[AVAILABLE DATA Boundary: Start]

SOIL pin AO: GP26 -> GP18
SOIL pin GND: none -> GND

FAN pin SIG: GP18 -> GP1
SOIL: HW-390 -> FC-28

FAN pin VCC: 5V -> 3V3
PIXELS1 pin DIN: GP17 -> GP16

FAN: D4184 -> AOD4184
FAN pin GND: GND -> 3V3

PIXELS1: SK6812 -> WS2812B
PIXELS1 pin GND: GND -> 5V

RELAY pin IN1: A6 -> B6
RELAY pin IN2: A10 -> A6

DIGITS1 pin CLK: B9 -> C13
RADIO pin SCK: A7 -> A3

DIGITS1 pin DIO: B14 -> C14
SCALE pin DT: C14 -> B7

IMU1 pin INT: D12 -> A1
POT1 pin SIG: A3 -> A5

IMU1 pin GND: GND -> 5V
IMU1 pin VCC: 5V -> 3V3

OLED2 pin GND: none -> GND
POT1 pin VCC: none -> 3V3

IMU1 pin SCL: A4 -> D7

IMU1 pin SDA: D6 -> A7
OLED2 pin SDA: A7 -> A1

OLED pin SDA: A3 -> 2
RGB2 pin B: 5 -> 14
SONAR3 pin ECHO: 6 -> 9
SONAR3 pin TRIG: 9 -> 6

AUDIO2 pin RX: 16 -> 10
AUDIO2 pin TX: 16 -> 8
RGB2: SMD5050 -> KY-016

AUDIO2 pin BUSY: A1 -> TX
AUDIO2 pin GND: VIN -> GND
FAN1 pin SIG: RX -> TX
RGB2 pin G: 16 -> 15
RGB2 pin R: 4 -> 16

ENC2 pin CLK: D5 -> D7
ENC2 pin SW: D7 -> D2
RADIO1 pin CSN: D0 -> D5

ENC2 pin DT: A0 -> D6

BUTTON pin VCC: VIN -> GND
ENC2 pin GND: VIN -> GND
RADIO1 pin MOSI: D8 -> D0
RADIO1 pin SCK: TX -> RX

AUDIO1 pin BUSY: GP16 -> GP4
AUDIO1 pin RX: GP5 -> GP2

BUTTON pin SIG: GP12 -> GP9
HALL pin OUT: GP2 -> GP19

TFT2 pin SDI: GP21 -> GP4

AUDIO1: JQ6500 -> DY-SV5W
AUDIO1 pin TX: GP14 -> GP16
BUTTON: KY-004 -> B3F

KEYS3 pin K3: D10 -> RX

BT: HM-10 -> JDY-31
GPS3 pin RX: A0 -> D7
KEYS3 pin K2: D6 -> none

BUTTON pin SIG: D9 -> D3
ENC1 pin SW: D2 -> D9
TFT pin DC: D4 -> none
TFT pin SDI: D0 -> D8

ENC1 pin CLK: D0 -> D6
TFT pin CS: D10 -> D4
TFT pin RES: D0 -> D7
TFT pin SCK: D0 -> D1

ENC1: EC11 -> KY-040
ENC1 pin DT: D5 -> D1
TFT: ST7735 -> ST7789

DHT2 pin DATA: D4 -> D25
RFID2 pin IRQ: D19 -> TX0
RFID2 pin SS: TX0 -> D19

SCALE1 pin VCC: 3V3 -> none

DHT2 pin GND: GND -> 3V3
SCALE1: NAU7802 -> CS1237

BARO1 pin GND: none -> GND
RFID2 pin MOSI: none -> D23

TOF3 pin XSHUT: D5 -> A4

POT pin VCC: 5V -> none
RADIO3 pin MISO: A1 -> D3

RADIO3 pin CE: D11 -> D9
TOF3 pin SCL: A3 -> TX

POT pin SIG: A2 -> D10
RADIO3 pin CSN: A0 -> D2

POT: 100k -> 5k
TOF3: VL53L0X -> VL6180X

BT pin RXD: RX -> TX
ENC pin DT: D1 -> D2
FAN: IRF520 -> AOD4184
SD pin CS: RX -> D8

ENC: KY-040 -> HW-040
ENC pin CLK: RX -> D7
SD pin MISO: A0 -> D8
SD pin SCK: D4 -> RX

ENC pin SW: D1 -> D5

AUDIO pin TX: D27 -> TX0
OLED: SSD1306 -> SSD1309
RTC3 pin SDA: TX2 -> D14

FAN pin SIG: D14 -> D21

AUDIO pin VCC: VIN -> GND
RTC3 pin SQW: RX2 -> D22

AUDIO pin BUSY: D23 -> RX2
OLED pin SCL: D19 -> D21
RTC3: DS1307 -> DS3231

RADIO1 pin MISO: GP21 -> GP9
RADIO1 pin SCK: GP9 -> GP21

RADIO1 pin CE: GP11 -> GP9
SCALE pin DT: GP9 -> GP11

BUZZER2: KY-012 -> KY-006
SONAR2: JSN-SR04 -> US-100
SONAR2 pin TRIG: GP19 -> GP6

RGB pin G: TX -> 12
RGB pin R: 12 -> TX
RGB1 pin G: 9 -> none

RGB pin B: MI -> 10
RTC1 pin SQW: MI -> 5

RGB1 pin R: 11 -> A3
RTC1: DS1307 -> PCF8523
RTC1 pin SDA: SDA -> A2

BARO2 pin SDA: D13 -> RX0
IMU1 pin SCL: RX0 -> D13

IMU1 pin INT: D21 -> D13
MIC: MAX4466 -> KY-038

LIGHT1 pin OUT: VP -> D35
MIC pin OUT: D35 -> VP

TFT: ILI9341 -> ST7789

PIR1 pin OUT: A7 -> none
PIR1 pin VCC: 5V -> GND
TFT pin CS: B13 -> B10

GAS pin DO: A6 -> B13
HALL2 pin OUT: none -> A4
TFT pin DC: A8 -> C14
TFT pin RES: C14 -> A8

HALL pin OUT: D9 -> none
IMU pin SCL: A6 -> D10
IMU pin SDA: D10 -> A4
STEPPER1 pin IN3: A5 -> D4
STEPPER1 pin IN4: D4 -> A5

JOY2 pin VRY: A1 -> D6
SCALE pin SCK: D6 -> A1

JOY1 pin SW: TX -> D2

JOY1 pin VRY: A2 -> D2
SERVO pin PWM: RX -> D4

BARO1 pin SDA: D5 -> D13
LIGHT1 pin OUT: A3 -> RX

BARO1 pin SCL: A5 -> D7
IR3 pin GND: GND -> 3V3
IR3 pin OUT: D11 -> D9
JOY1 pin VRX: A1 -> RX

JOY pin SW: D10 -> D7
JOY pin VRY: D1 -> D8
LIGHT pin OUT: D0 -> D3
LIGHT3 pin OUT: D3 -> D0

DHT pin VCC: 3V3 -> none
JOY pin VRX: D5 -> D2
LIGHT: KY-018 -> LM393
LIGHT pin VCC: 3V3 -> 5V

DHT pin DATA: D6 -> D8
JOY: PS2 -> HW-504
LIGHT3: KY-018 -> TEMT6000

[AVAILABLE DATA Boundary: End]

# DIRECTIONS
Write down, word for word, the lines above from the one containing "RGB2 pin R: 4 -> 16" through the one containing "DHT2 pin GND: GND -> 3V3", both ends included.

# ANSWER AREA
RGB2 pin R: 4 -> 16

ENC2 pin CLK: D5 -> D7
ENC2 pin SW: D7 -> D2
RADIO1 pin CSN: D0 -> D5

ENC2 pin DT: A0 -> D6

BUTTON pin VCC: VIN -> GND
ENC2 pin GND: VIN -> GND
RADIO1 pin MOSI: D8 -> D0
RADIO1 pin SCK: TX -> RX

AUDIO1 pin BUSY: GP16 -> GP4
AUDIO1 pin RX: GP5 -> GP2

BUTTON pin SIG: GP12 -> GP9
HALL pin OUT: GP2 -> GP19

TFT2 pin SDI: GP21 -> GP4

AUDIO1: JQ6500 -> DY-SV5W
AUDIO1 pin TX: GP14 -> GP16
BUTTON: KY-004 -> B3F

KEYS3 pin K3: D10 -> RX

BT: HM-10 -> JDY-31
GPS3 pin RX: A0 -> D7
KEYS3 pin K2: D6 -> none

BUTTON pin SIG: D9 -> D3
ENC1 pin SW: D2 -> D9
TFT pin DC: D4 -> none
TFT pin SDI: D0 -> D8

ENC1 pin CLK: D0 -> D6
TFT pin CS: D10 -> D4
TFT pin RES: D0 -> D7
TFT pin SCK: D0 -> D1

ENC1: EC11 -> KY-040
ENC1 pin DT: D5 -> D1
TFT: ST7735 -> ST7789

DHT2 pin DATA: D4 -> D25
RFID2 pin IRQ: D19 -> TX0
RFID2 pin SS: TX0 -> D19

SCALE1 pin VCC: 3V3 -> none

DHT2 pin GND: GND -> 3V3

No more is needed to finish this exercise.